Directions »
Set down every entry again word for word, please, but skip the pictures.
§
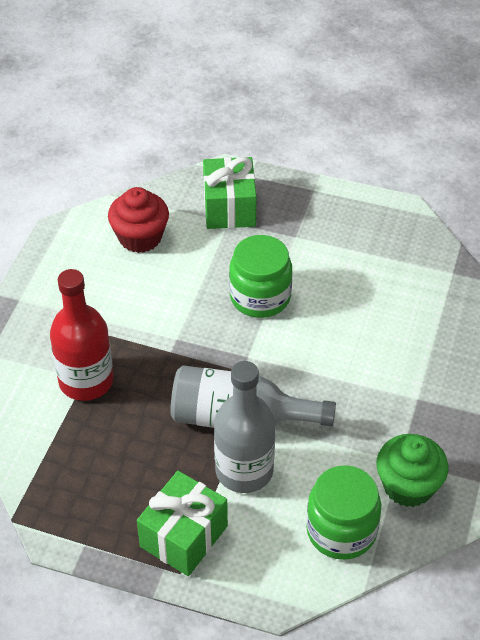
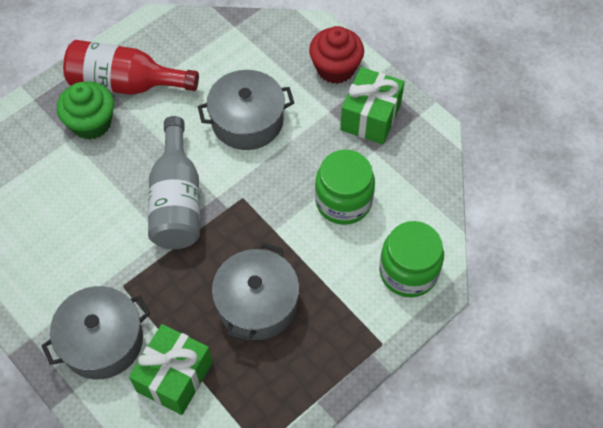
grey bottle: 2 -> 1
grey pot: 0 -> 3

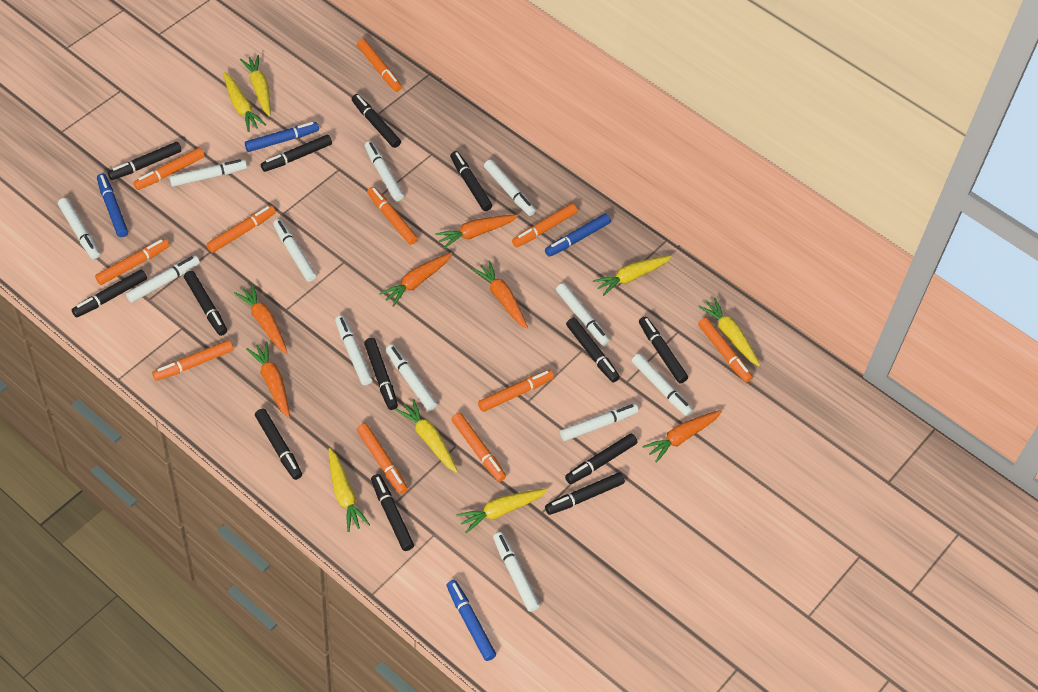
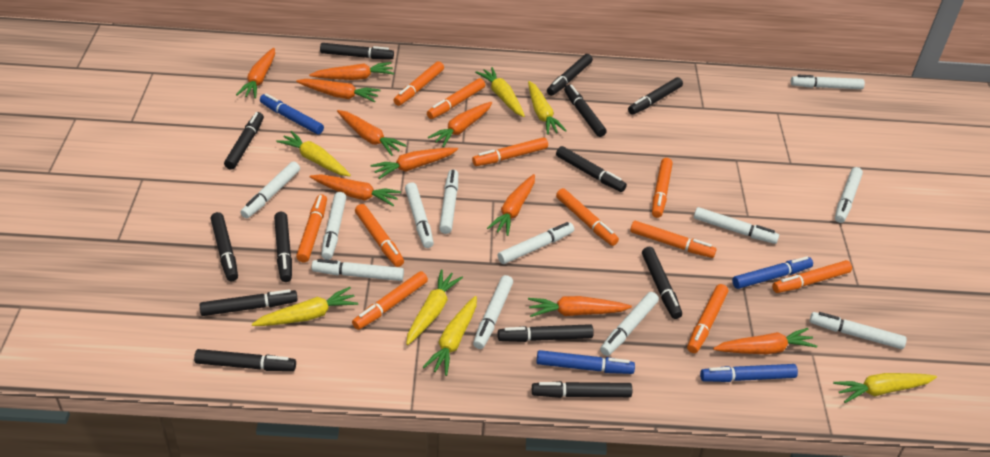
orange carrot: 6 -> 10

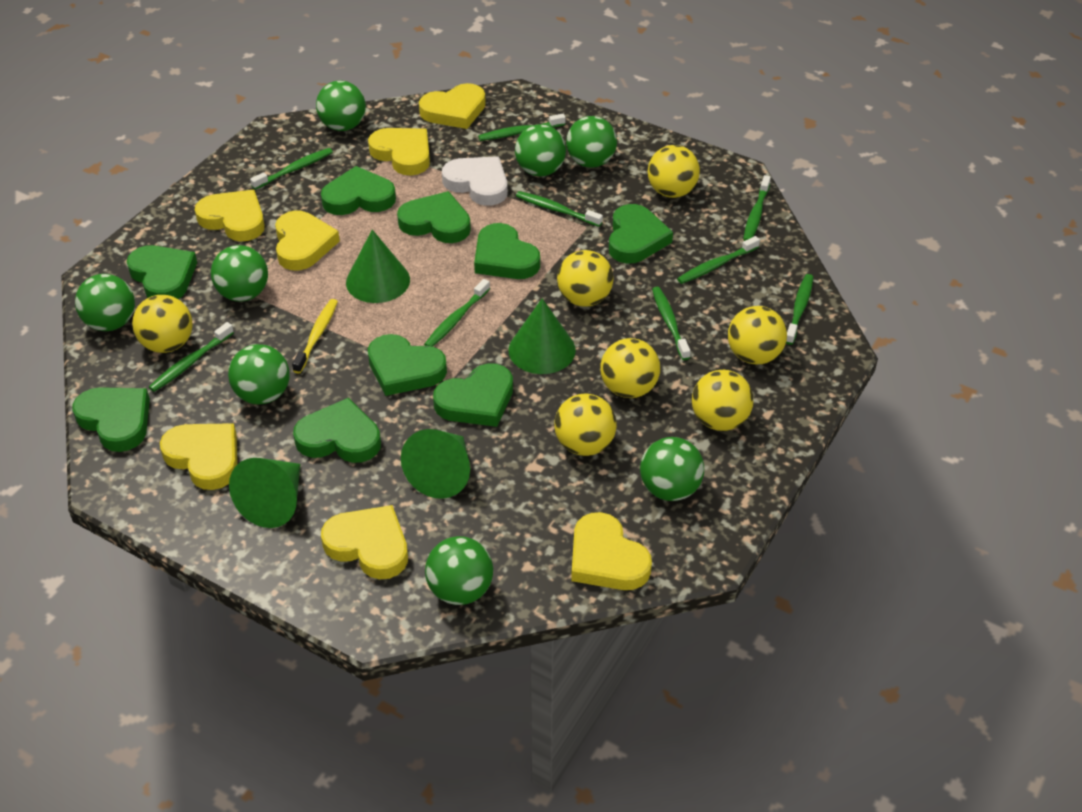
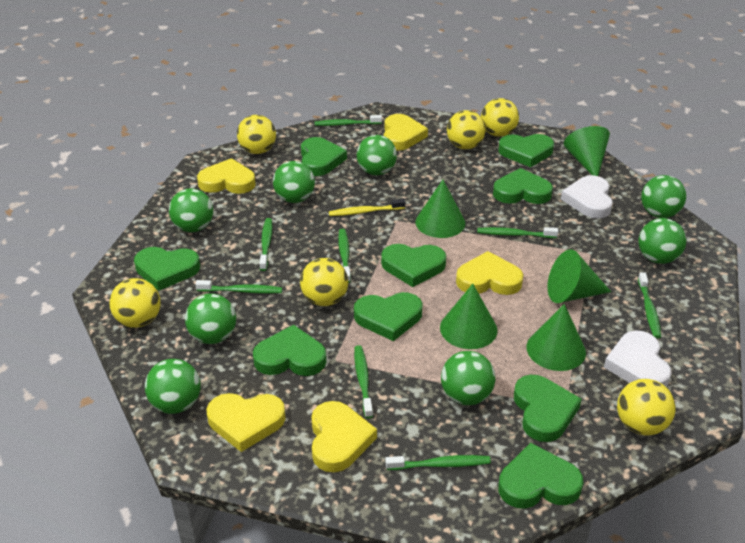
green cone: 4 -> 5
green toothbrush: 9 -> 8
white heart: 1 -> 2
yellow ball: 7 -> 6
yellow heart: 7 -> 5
§
Written response »
grey bottle: 2 -> 1
grey pot: 0 -> 3

orange carrot: 6 -> 10

green cone: 4 -> 5
green toothbrush: 9 -> 8
white heart: 1 -> 2
yellow ball: 7 -> 6
yellow heart: 7 -> 5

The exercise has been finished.